TASK REQUIREMENTS: Every line of the entries below that carries the string "BUTTON" should be copied.

[Edit tracking data]
+++

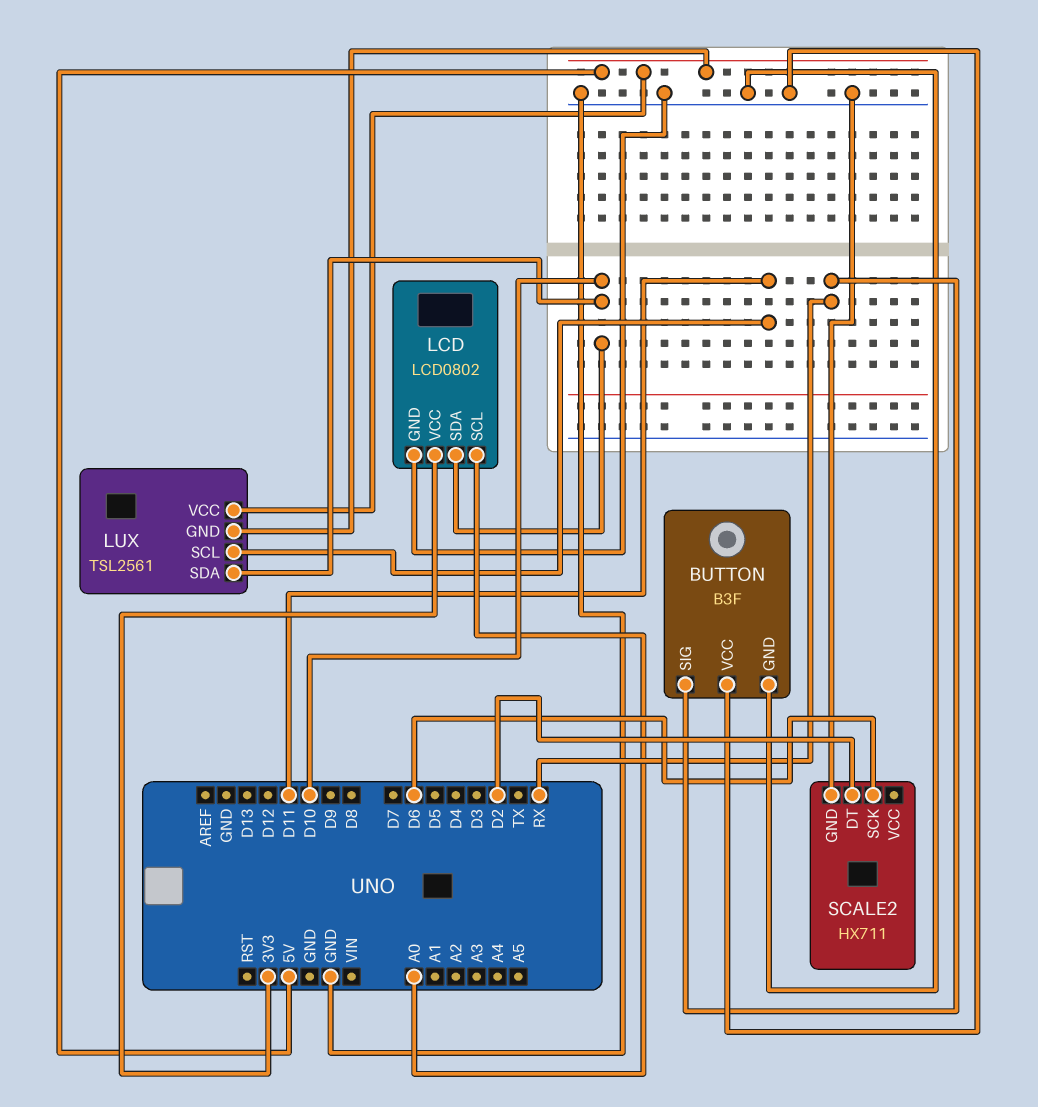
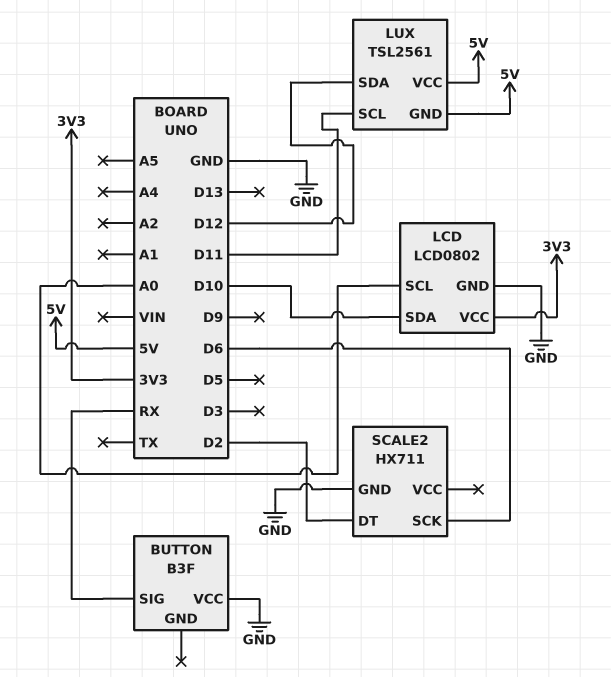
BUTTON pin GND: GND -> none
LUX pin SDA: D10 -> D12

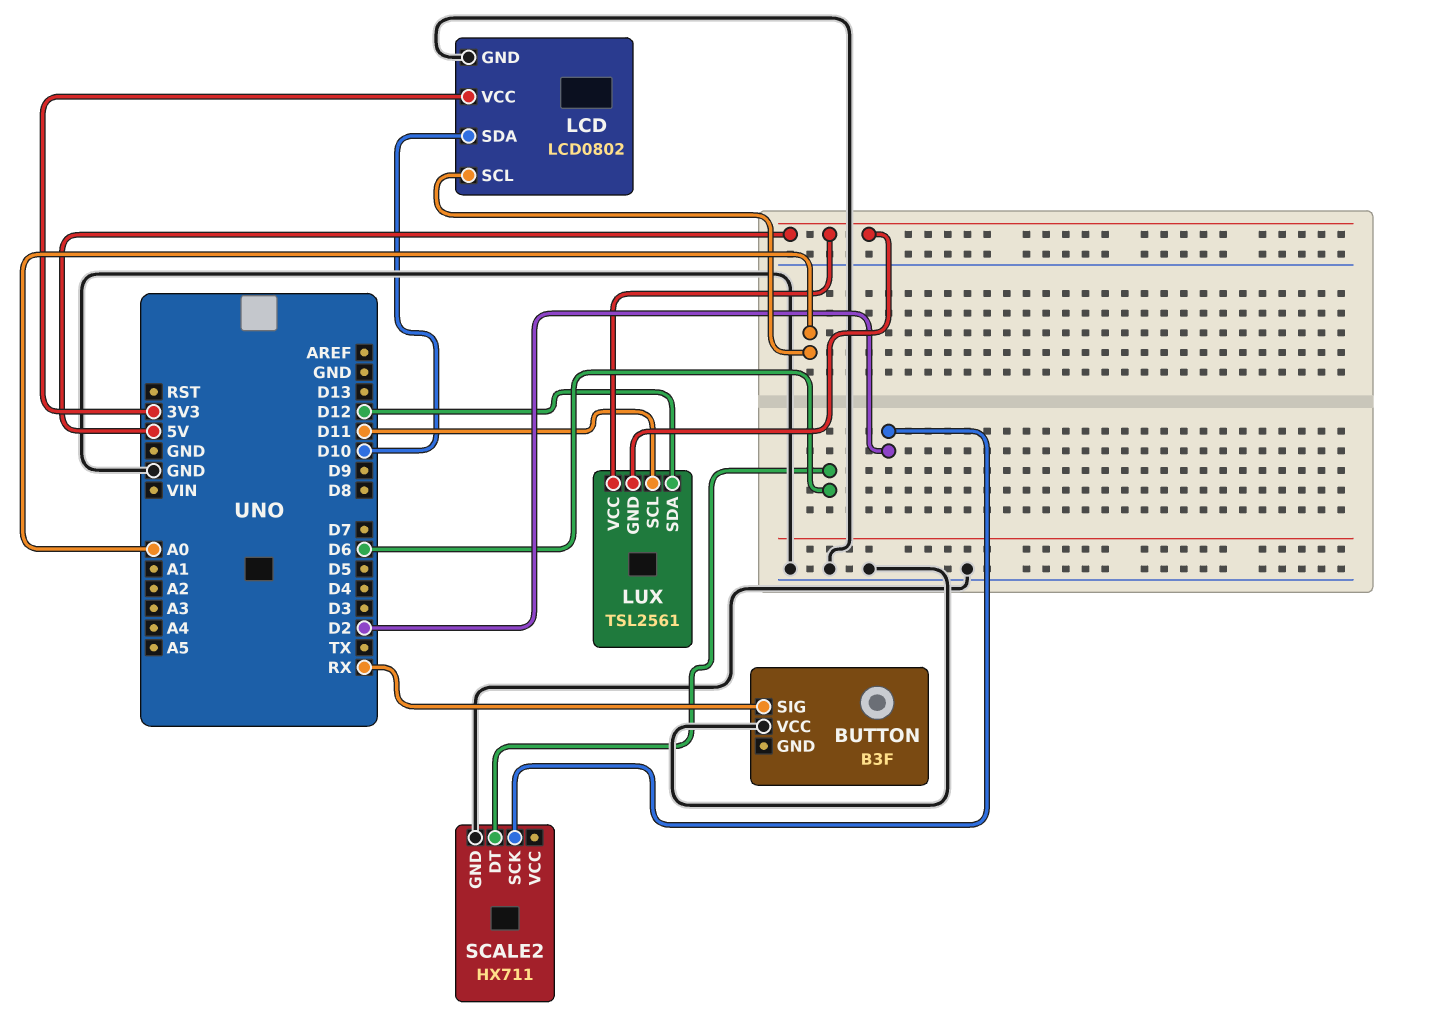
SCALE2 pin DT: D2 -> D6
SCALE2 pin SCK: D6 -> D2

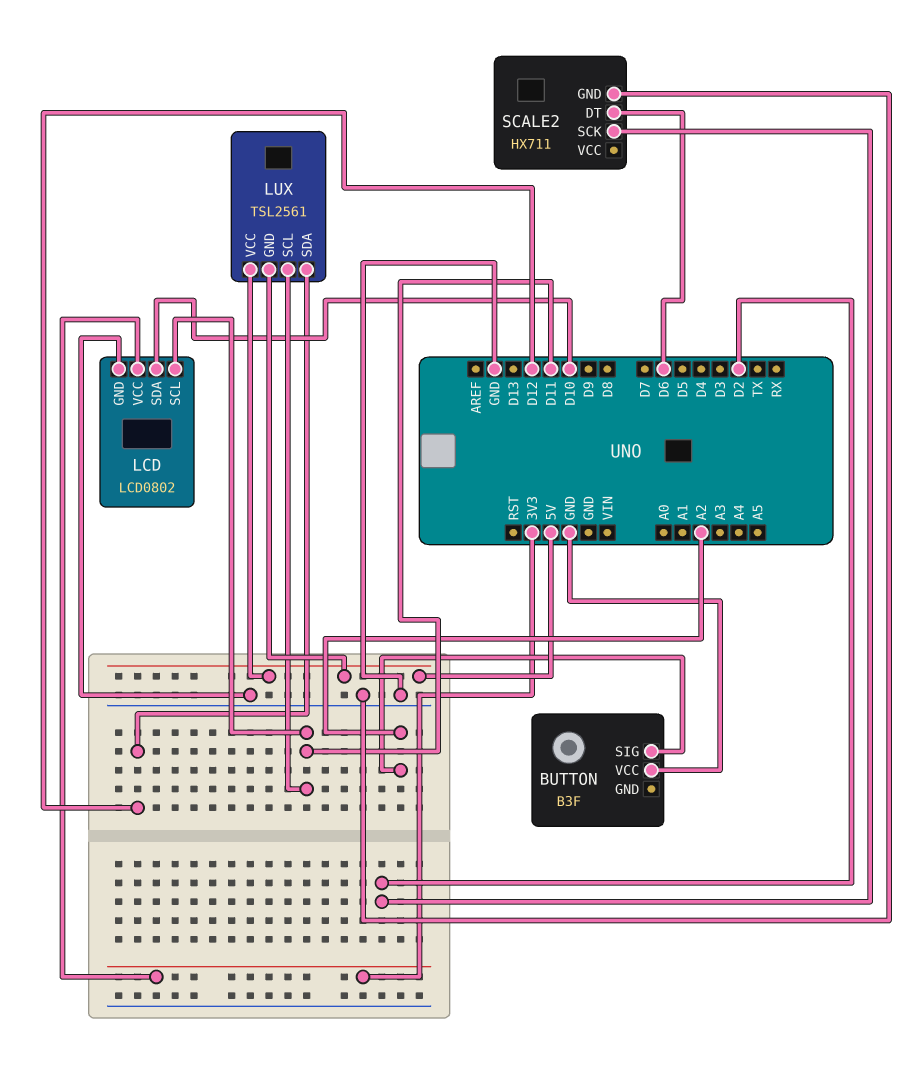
BUTTON pin SIG: RX -> A2
LCD pin SCL: A0 -> D11

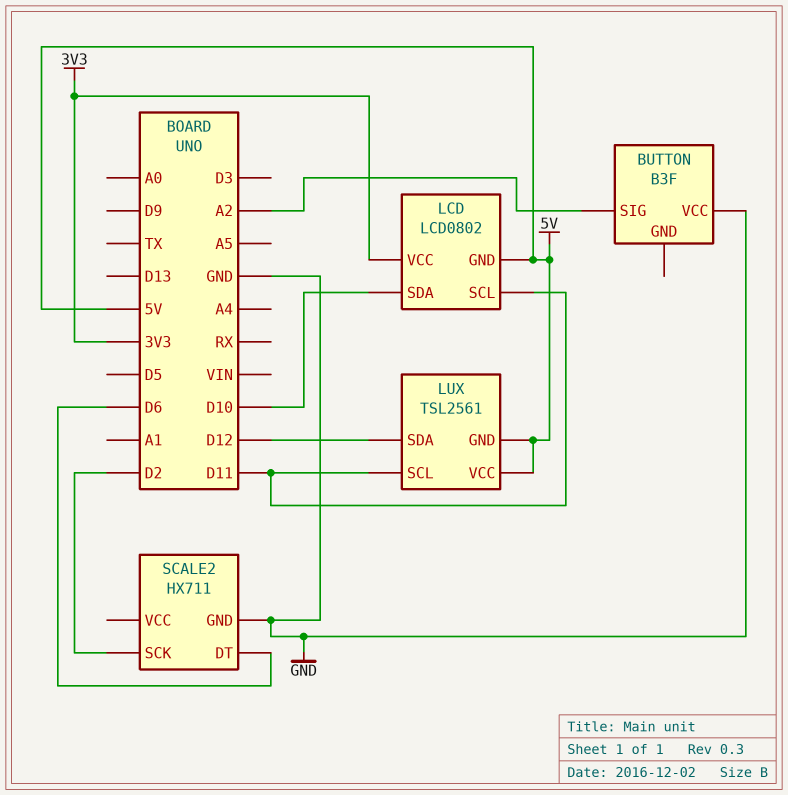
LCD pin GND: GND -> 5V

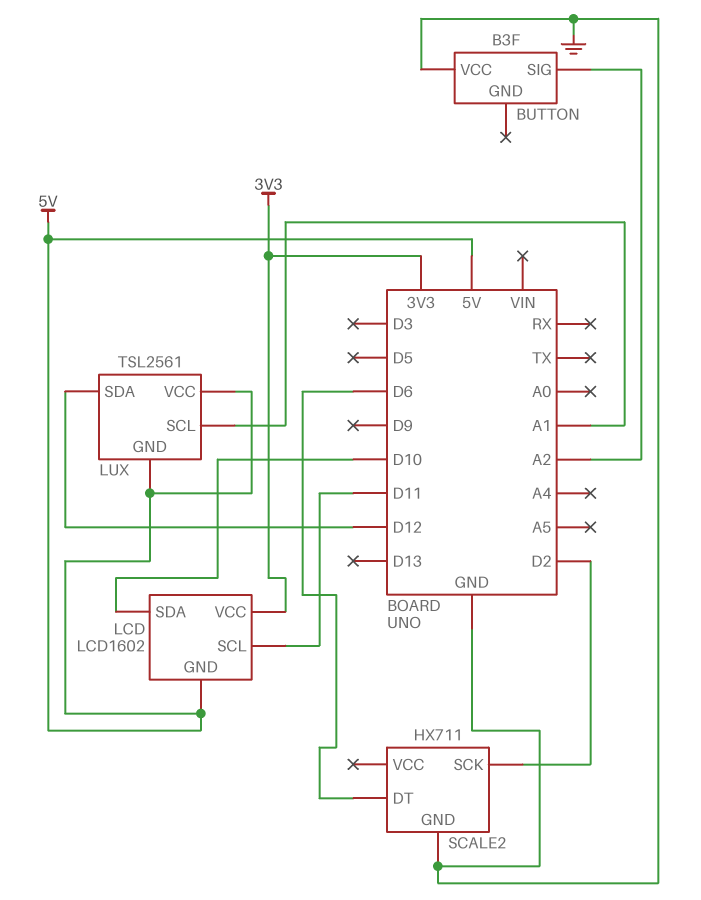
LCD: LCD0802 -> LCD1602
LUX pin SCL: D11 -> A1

+++

SOLUTION TO THIS EXERCISE:
BUTTON pin GND: GND -> none
BUTTON pin SIG: RX -> A2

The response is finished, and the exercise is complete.